*Data records*:
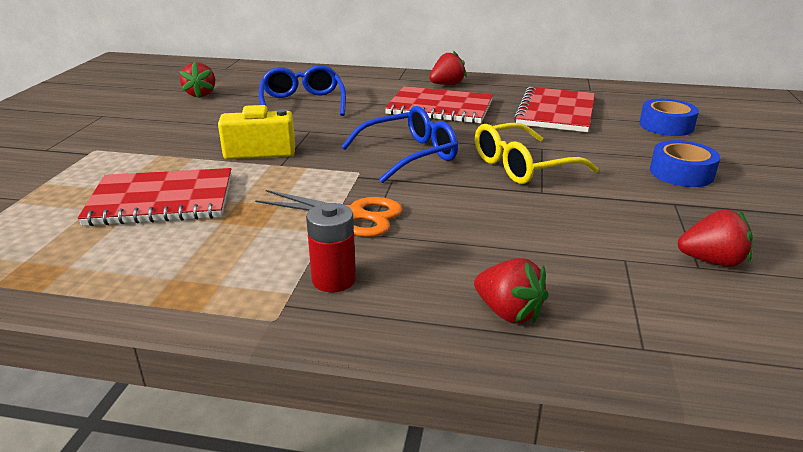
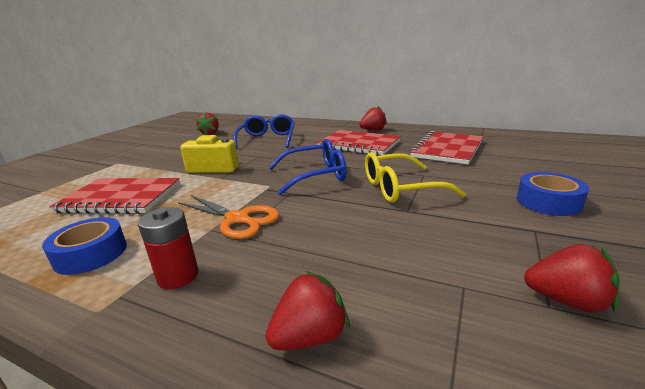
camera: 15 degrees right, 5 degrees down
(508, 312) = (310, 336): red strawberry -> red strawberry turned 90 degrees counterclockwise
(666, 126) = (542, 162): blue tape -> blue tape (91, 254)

...

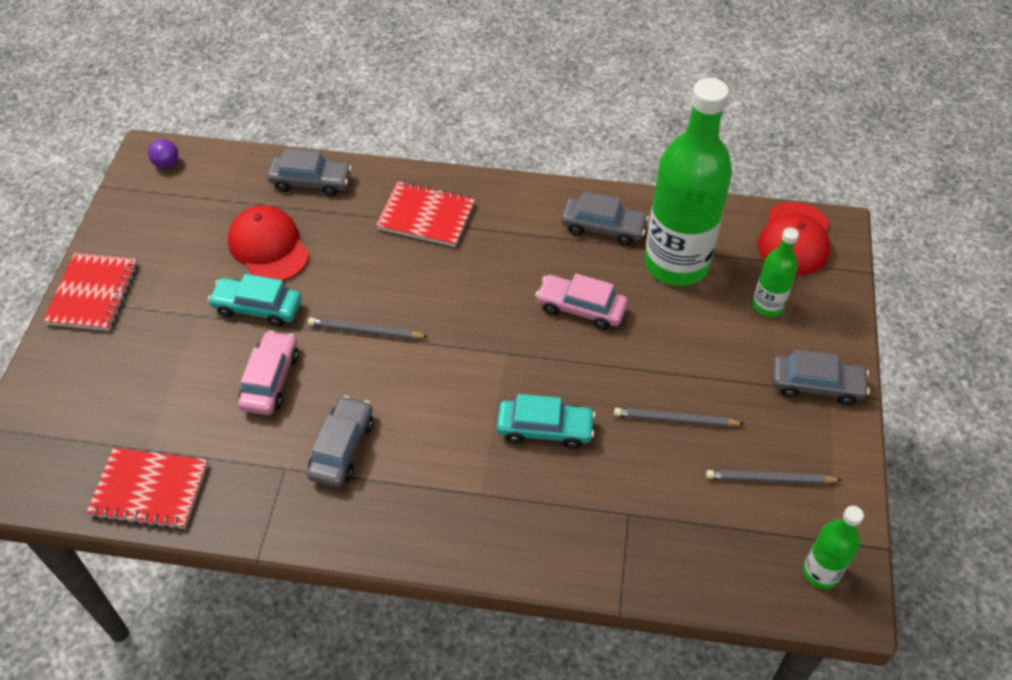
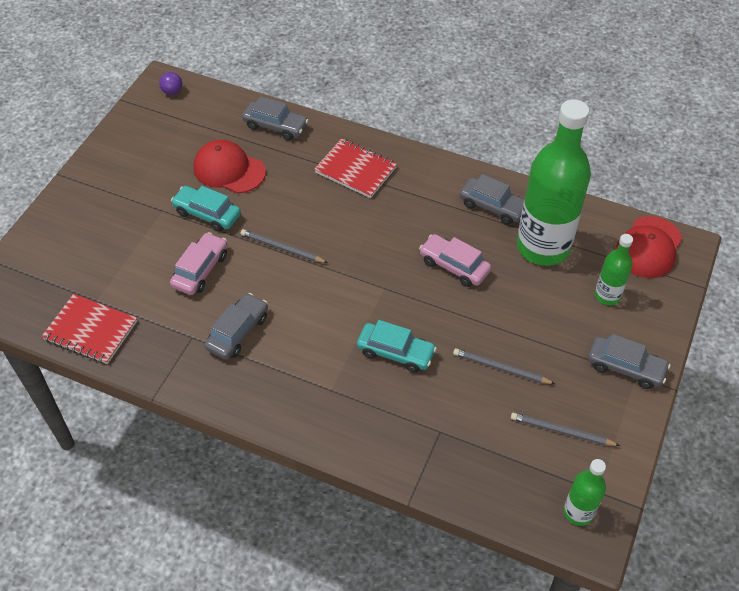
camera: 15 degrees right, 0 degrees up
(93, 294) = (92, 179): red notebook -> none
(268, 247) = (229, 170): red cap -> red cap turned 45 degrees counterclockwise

==

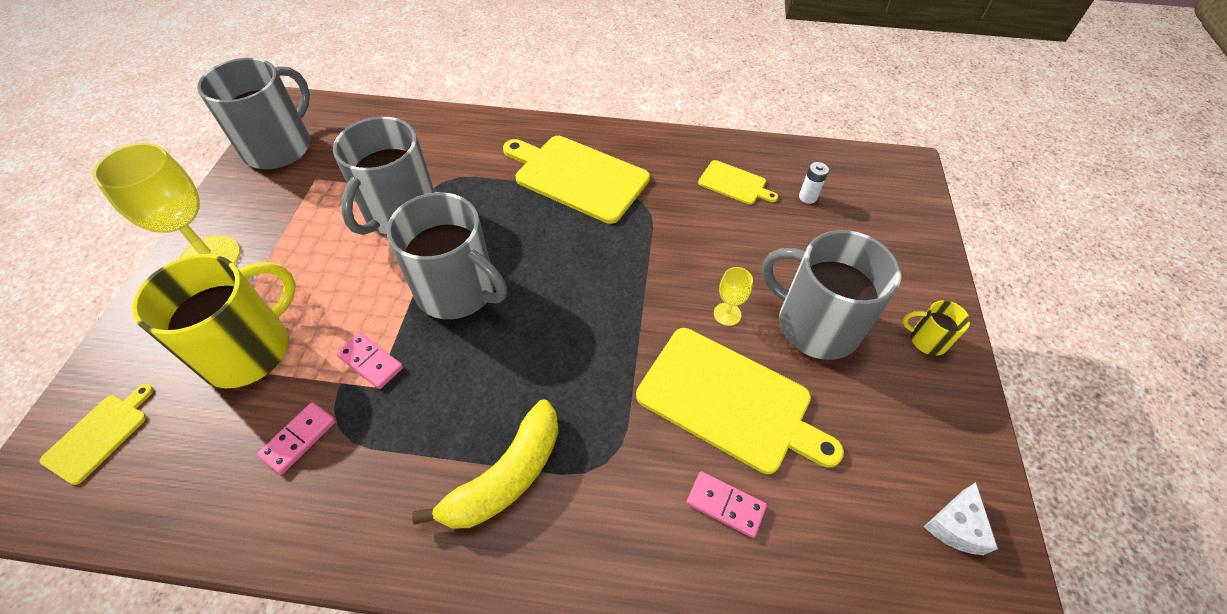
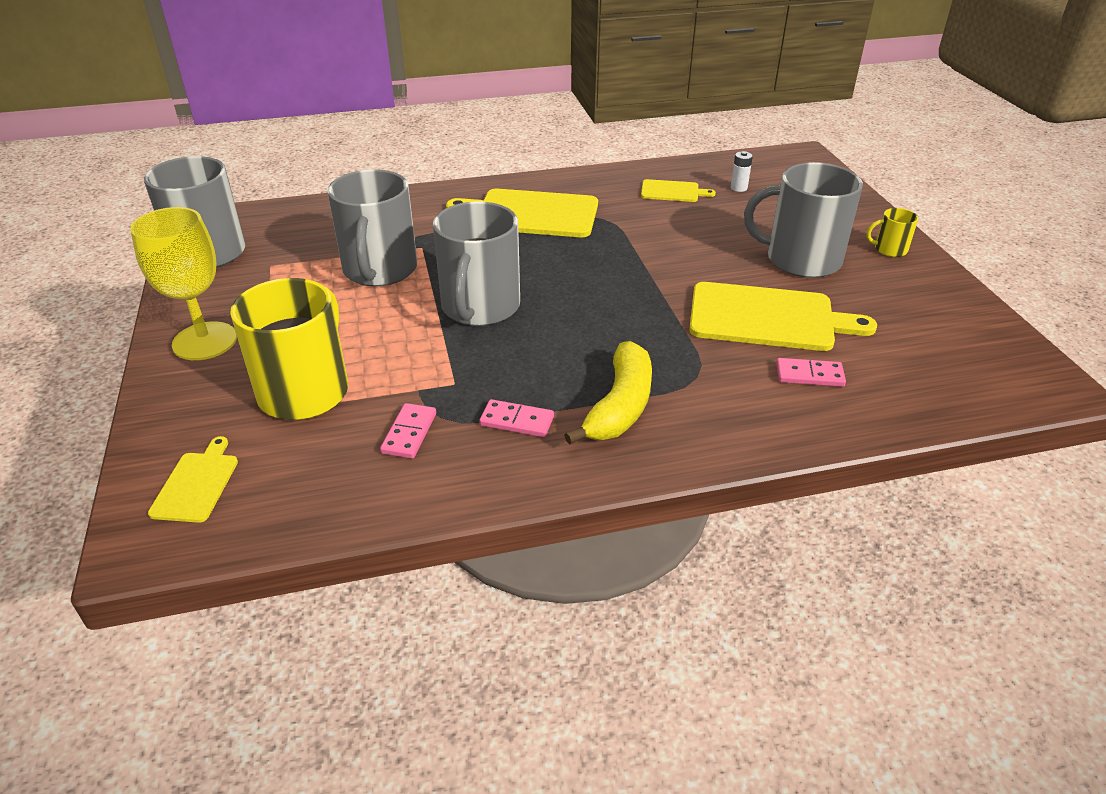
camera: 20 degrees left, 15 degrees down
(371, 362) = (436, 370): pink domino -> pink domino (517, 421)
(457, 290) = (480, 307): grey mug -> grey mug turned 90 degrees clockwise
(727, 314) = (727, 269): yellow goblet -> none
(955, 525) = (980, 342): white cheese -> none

*Required action*: Retype the entries above exactly, but only from the line containing "camera: 20 degrees left, 15 degrees down" through the line containing "(955, 525) = (980, 342): white cheese -> none", both included.

*Exercise solution*:
camera: 20 degrees left, 15 degrees down
(371, 362) = (436, 370): pink domino -> pink domino (517, 421)
(457, 290) = (480, 307): grey mug -> grey mug turned 90 degrees clockwise
(727, 314) = (727, 269): yellow goblet -> none
(955, 525) = (980, 342): white cheese -> none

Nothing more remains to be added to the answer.